▶ **Goal of the exercise**:
Return, word for word, the lines running from the one that contains "(275, 193) = (254, 210): red plane -> none" to the final line of the listing below.

▶ **Supplied material**:
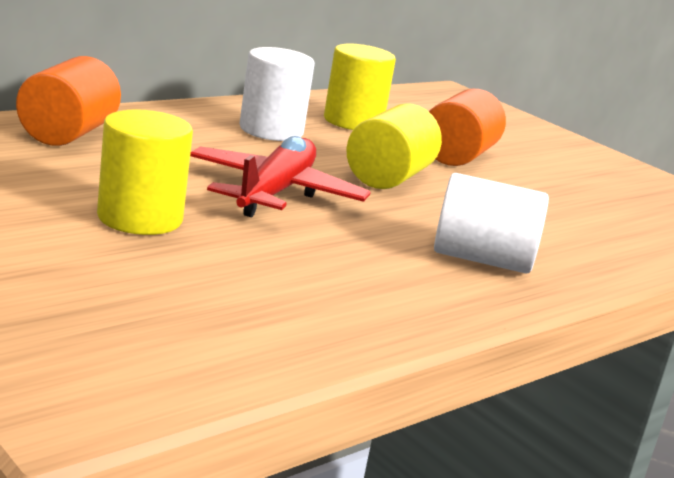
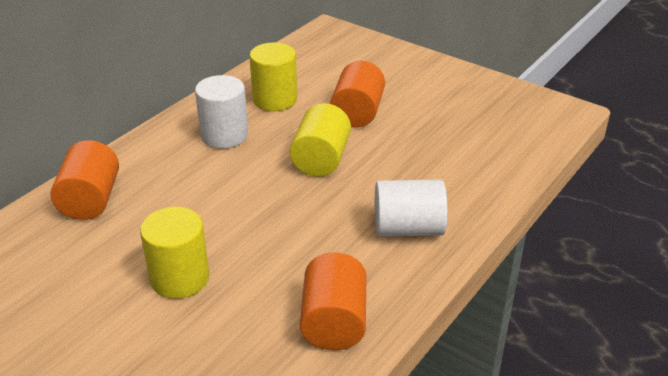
camera: 10 degrees left, 15 degrees up
(275, 193) = (254, 210): red plane -> none
(331, 308) = (334, 322): none -> orange cylinder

▶ **Finished exercise**:
(275, 193) = (254, 210): red plane -> none
(331, 308) = (334, 322): none -> orange cylinder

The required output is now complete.